◆ Scene edit records:
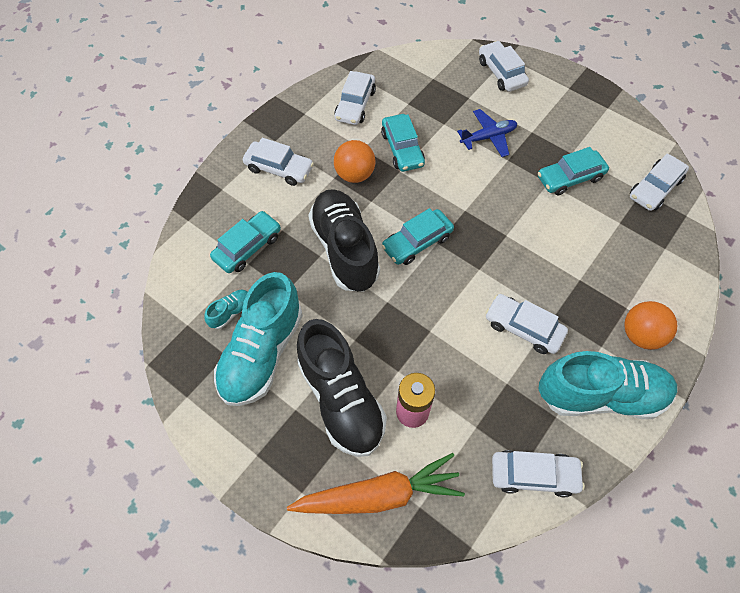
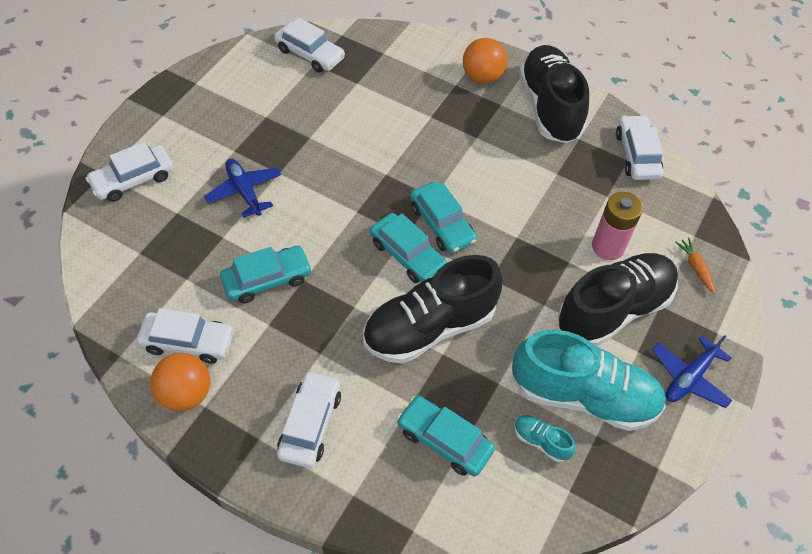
camera: 100 degrees left, 5 degrees down
(261, 449) = (689, 377): none -> blue plane
(355, 174) = (313, 329): orange ball -> orange ball (186, 393)
(379, 494) = (695, 267): orange carrot -> orange carrot, size x0.41
(523, 328) = (495, 160): white car -> none
(570, 178) = (301, 119): turquoise car -> turquoise car (442, 224)
(600, 395) = (549, 107): turquoise shoe -> black shoe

◆ Work item: No pictures should appear in the copy, and each record above is to be returned exactly.

◆ Written reply:
camera: 100 degrees left, 5 degrees down
(261, 449) = (689, 377): none -> blue plane
(355, 174) = (313, 329): orange ball -> orange ball (186, 393)
(379, 494) = (695, 267): orange carrot -> orange carrot, size x0.41
(523, 328) = (495, 160): white car -> none
(570, 178) = (301, 119): turquoise car -> turquoise car (442, 224)
(600, 395) = (549, 107): turquoise shoe -> black shoe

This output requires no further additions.